Segment Start: Given data
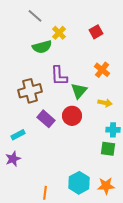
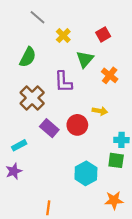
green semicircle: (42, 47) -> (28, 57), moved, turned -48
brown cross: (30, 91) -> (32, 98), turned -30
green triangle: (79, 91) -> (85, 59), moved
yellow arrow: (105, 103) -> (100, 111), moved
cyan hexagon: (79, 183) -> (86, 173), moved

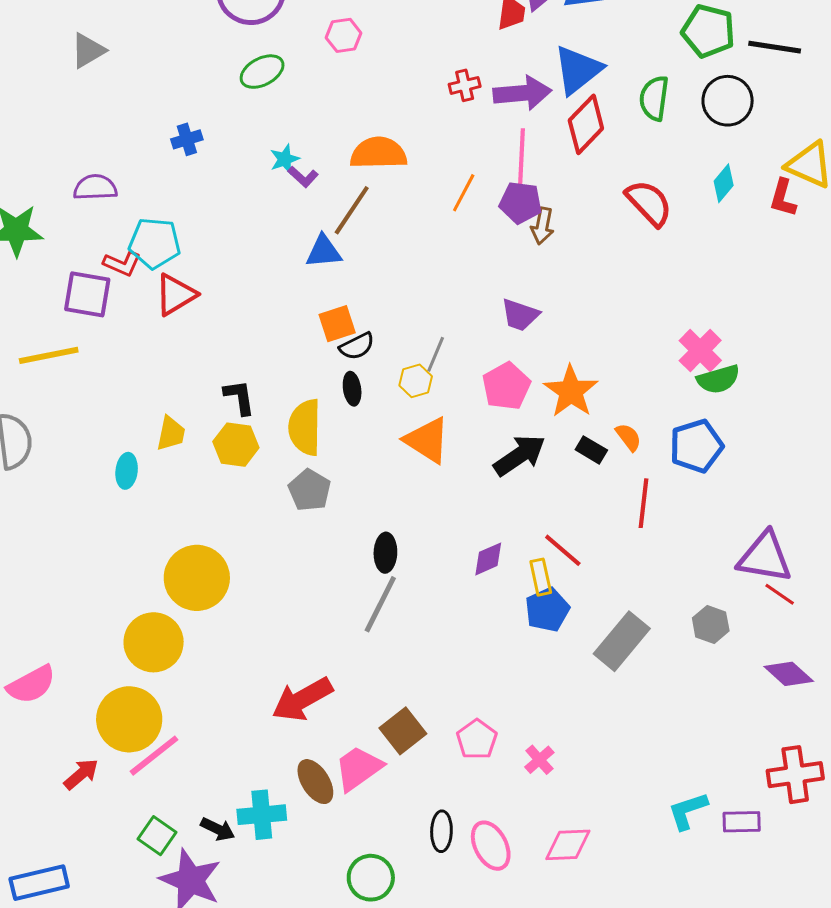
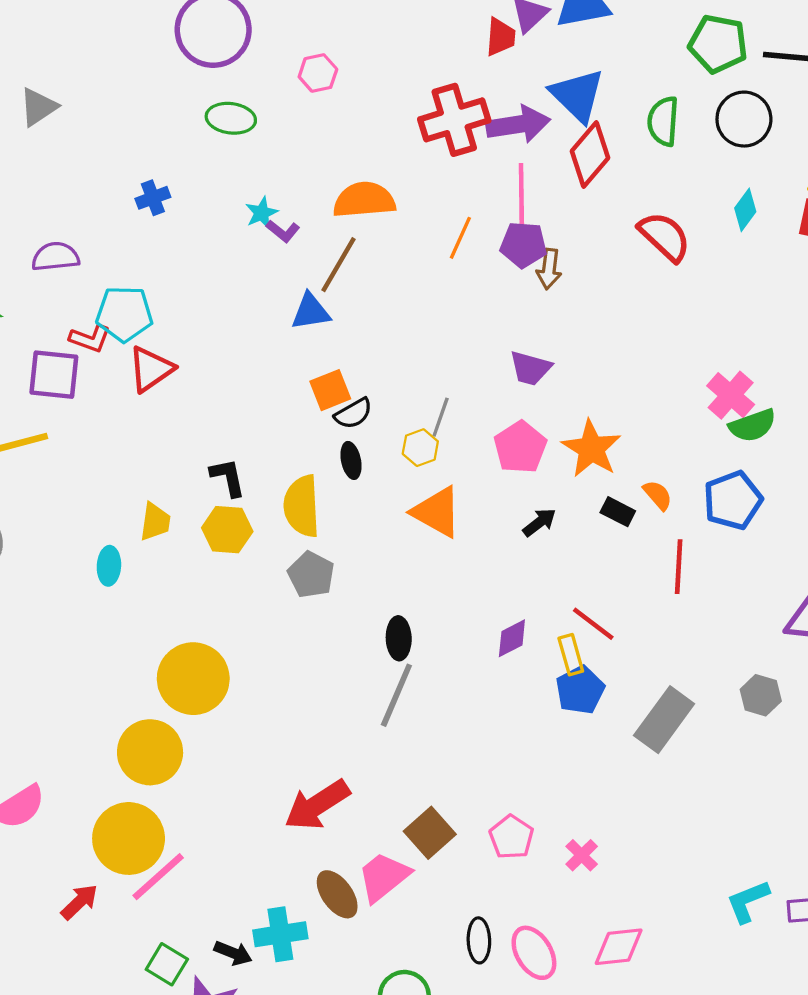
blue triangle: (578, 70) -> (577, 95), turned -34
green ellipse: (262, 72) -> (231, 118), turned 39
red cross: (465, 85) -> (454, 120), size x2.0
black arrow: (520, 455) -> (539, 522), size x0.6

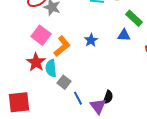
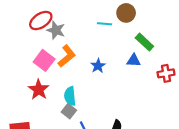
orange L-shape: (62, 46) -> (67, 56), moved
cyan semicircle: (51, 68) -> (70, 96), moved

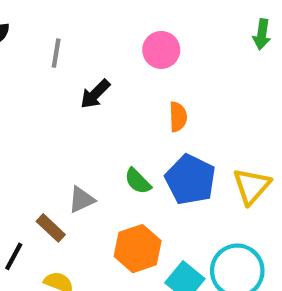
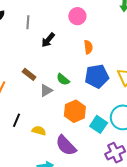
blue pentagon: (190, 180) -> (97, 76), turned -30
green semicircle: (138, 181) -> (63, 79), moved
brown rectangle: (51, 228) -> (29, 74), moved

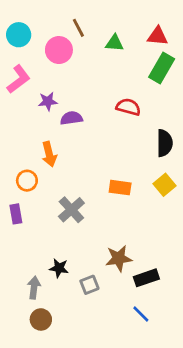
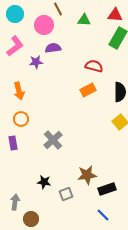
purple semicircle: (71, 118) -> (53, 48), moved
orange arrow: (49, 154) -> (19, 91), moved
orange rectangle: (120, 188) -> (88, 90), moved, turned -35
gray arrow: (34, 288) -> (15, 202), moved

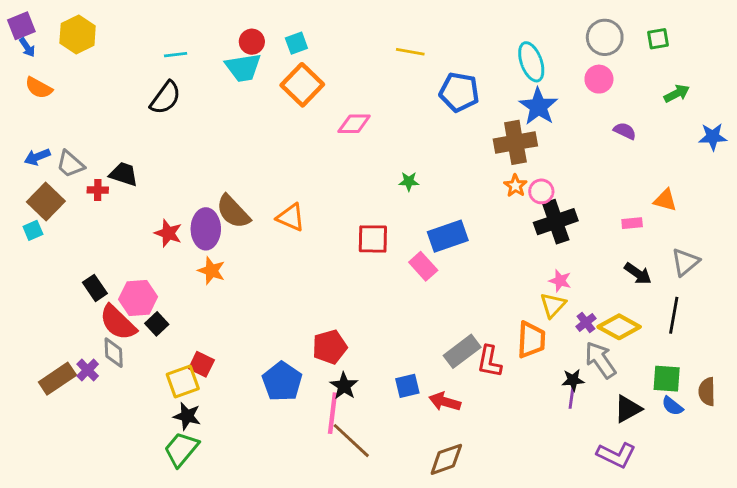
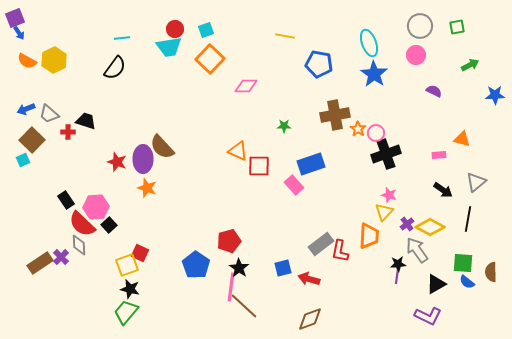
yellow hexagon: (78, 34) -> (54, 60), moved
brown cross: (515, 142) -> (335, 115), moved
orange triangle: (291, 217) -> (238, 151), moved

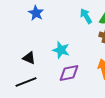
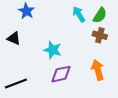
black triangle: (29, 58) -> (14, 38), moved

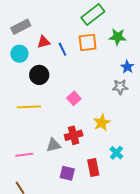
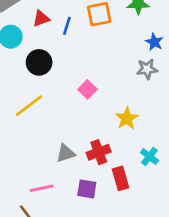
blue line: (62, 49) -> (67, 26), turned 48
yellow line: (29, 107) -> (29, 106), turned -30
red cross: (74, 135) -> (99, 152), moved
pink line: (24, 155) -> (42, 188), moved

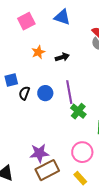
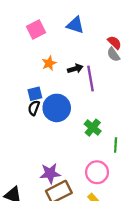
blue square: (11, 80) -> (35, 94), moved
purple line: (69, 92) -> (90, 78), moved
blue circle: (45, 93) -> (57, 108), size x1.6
Segment End: Given data
Transcribe, word for word, the stretch of lines in the data above from the one with "brown rectangle: (51, 228) -> (29, 74), moved" through the one with "yellow line: (29, 107)"; omit all pictures.

brown rectangle: (51, 228) -> (29, 74), moved

purple semicircle: (71, 118) -> (53, 48), moved
orange arrow: (49, 154) -> (19, 91), moved
orange rectangle: (120, 188) -> (88, 90), moved, turned -35
gray arrow: (34, 288) -> (15, 202), moved

yellow hexagon: (78, 34) -> (54, 60), moved
brown cross: (515, 142) -> (335, 115), moved
orange triangle: (291, 217) -> (238, 151), moved

black triangle: (29, 58) -> (14, 38), moved

blue line: (62, 49) -> (67, 26), turned 48
yellow line: (29, 107) -> (29, 106), turned -30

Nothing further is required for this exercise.